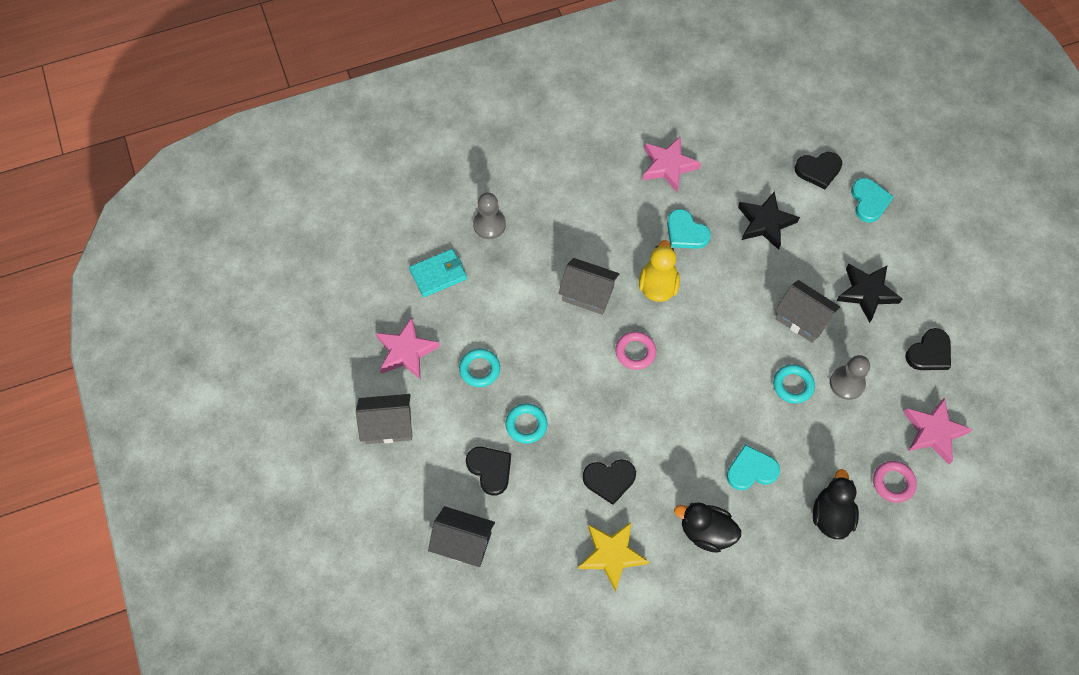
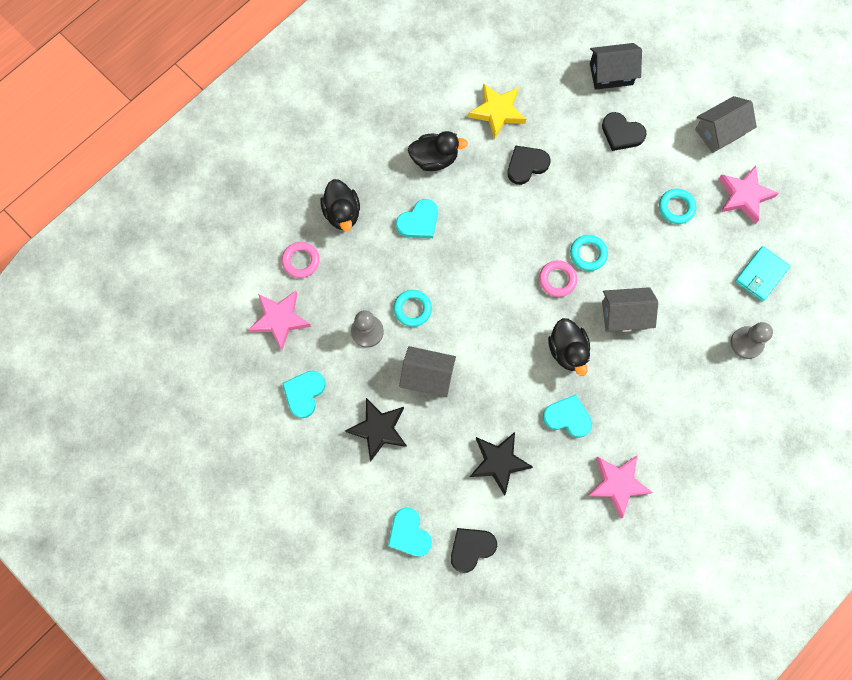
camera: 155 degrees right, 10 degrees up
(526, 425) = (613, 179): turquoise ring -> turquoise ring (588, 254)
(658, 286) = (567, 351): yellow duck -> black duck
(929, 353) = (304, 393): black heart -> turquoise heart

####

The response has to be an exact copy of all the data, pictures excluded.

- _Answer for this exercise_:
camera: 155 degrees right, 10 degrees up
(526, 425) = (613, 179): turquoise ring -> turquoise ring (588, 254)
(658, 286) = (567, 351): yellow duck -> black duck
(929, 353) = (304, 393): black heart -> turquoise heart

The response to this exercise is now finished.